• The task: Set down again, exactly and only, the lines from the one that contains "R2: 39k (VDD, X0) -> 11k (VDD, X0)" through the last line of the records below, both included, but not the pictures.

===

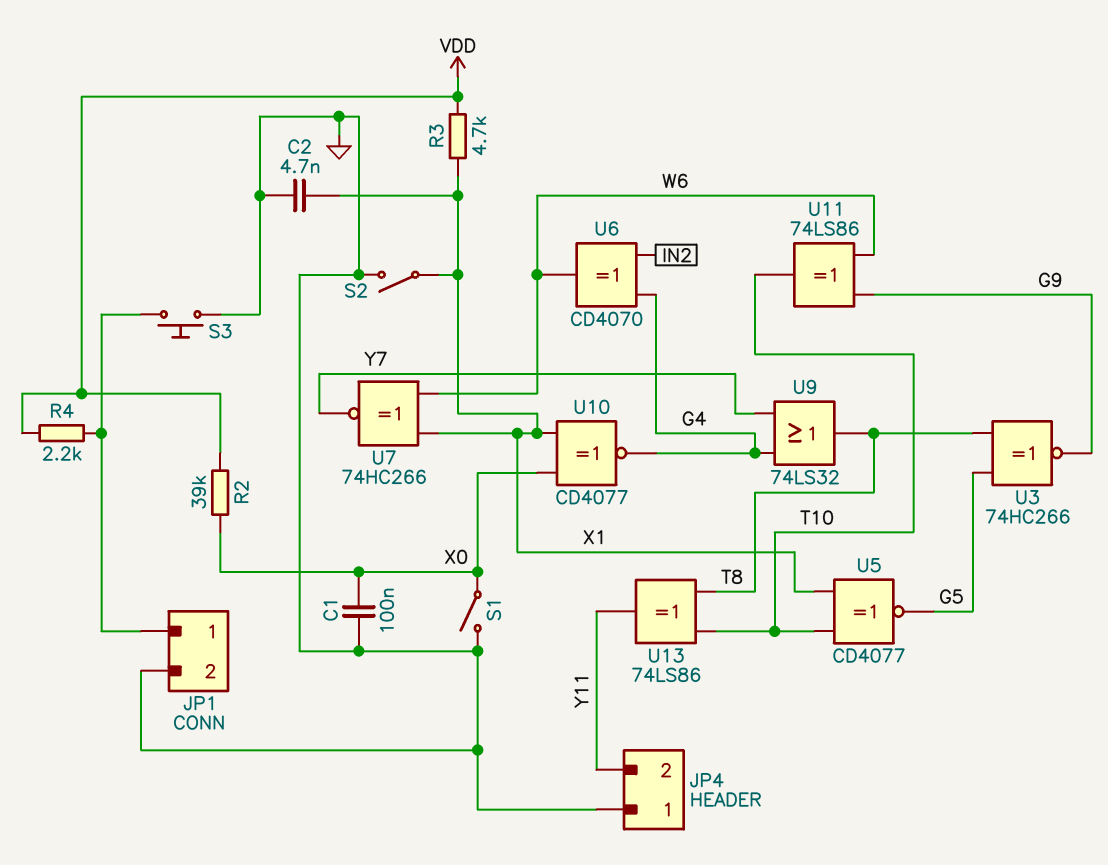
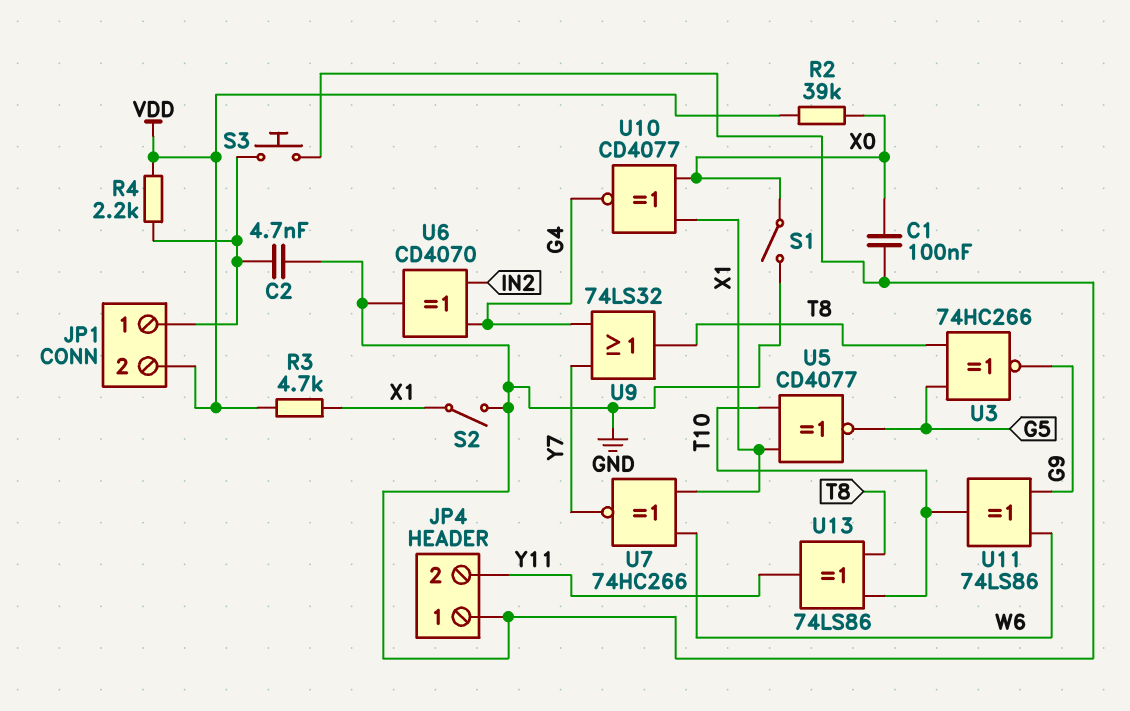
C2: 4.7nF (GND, X1) -> 4.7nF (GND, JP1/1)
JP1 pin 2: GND -> VDD
U6: XOR CD4070 (in G4, in IN2, out W6) -> XOR CD4070 (in G4, in IN2, out GND)

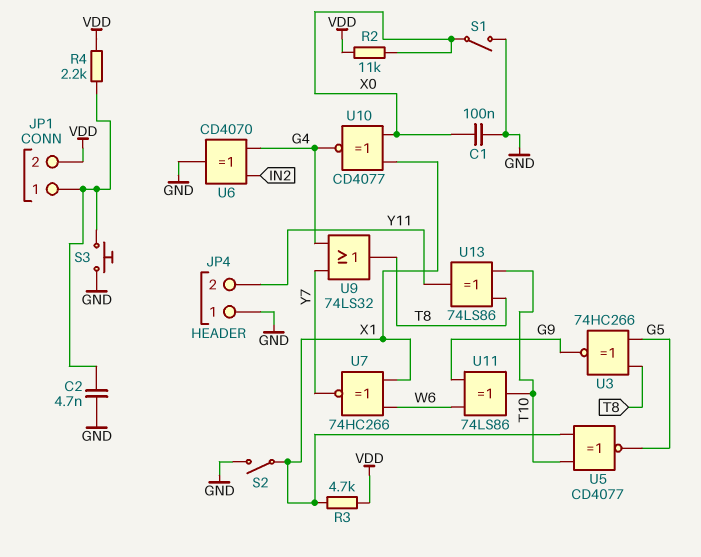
R2: 39k (VDD, X0) -> 11k (VDD, X0)

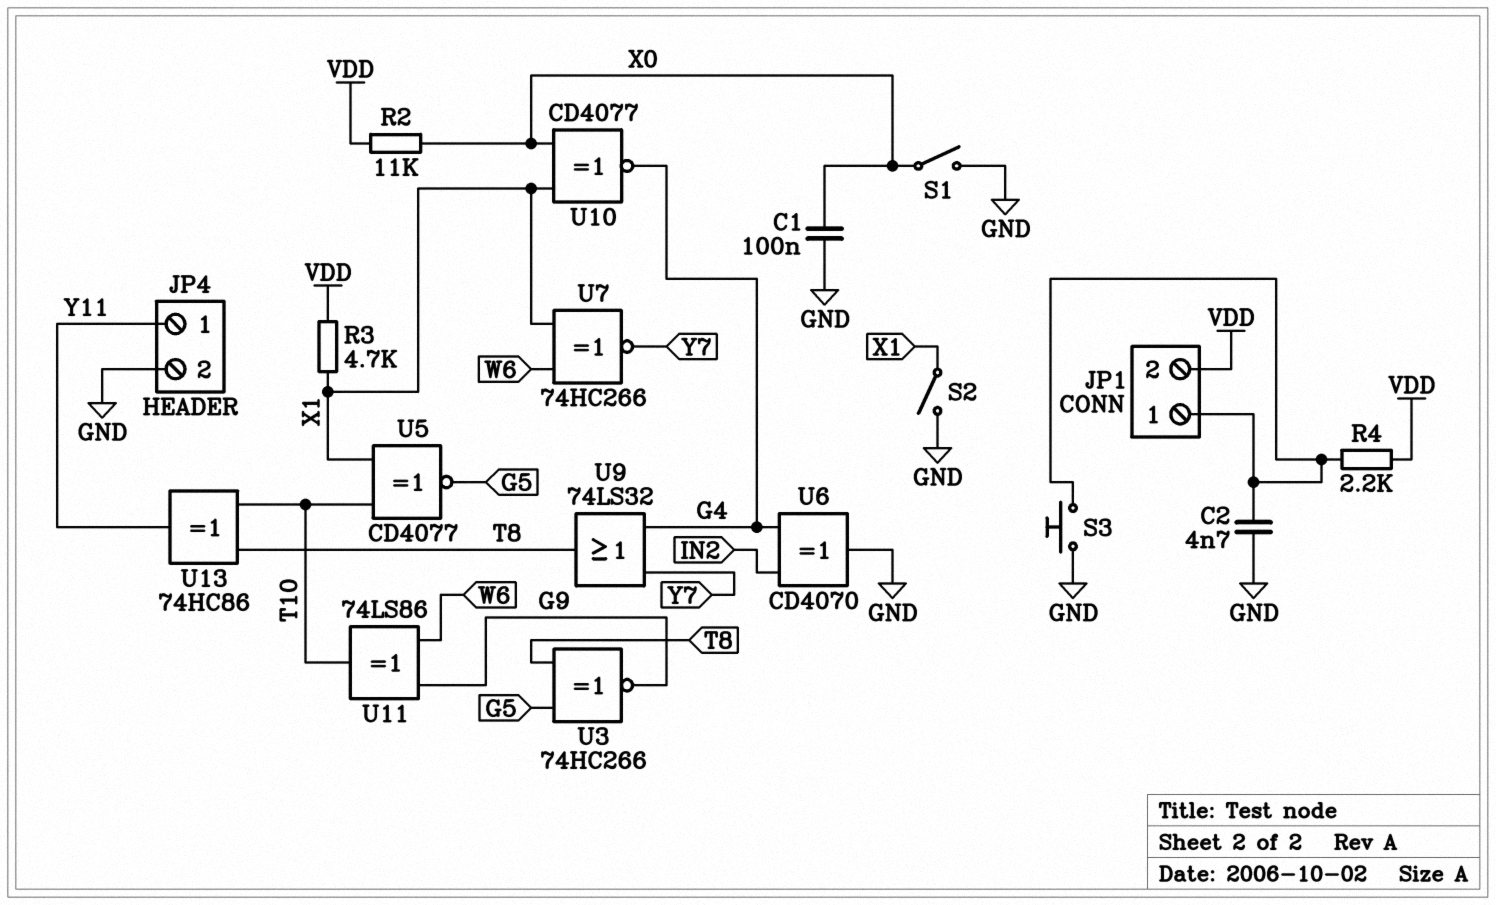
JP4 pin 1: GND -> Y11
JP4 pin 2: Y11 -> GND
U13: XOR 74LS86 (in T8, in T10, out Y11) -> XOR 74HC86 (in T8, in T10, out Y11)

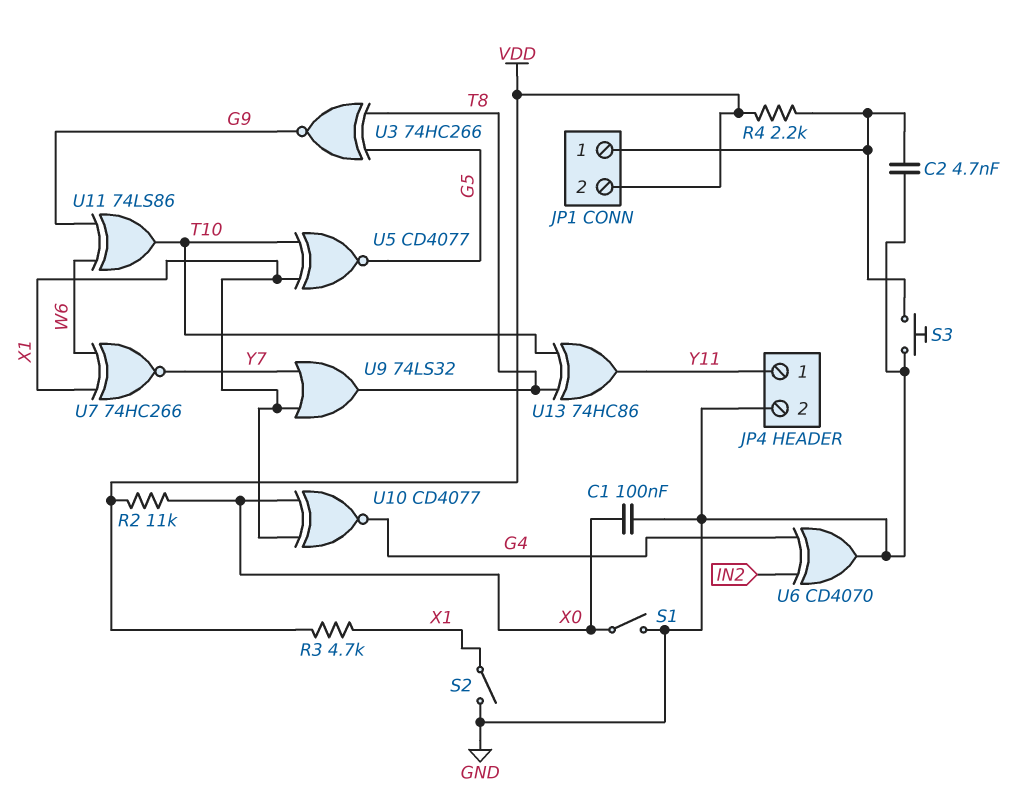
U9: OR 74LS32 (in G4, in Y7, out T8) -> OR 74LS32 (in X1, in Y7, out T8)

===

• Task result:
R2: 39k (VDD, X0) -> 11k (VDD, X0)

JP4 pin 1: GND -> Y11
JP4 pin 2: Y11 -> GND
U13: XOR 74LS86 (in T8, in T10, out Y11) -> XOR 74HC86 (in T8, in T10, out Y11)

U9: OR 74LS32 (in G4, in Y7, out T8) -> OR 74LS32 (in X1, in Y7, out T8)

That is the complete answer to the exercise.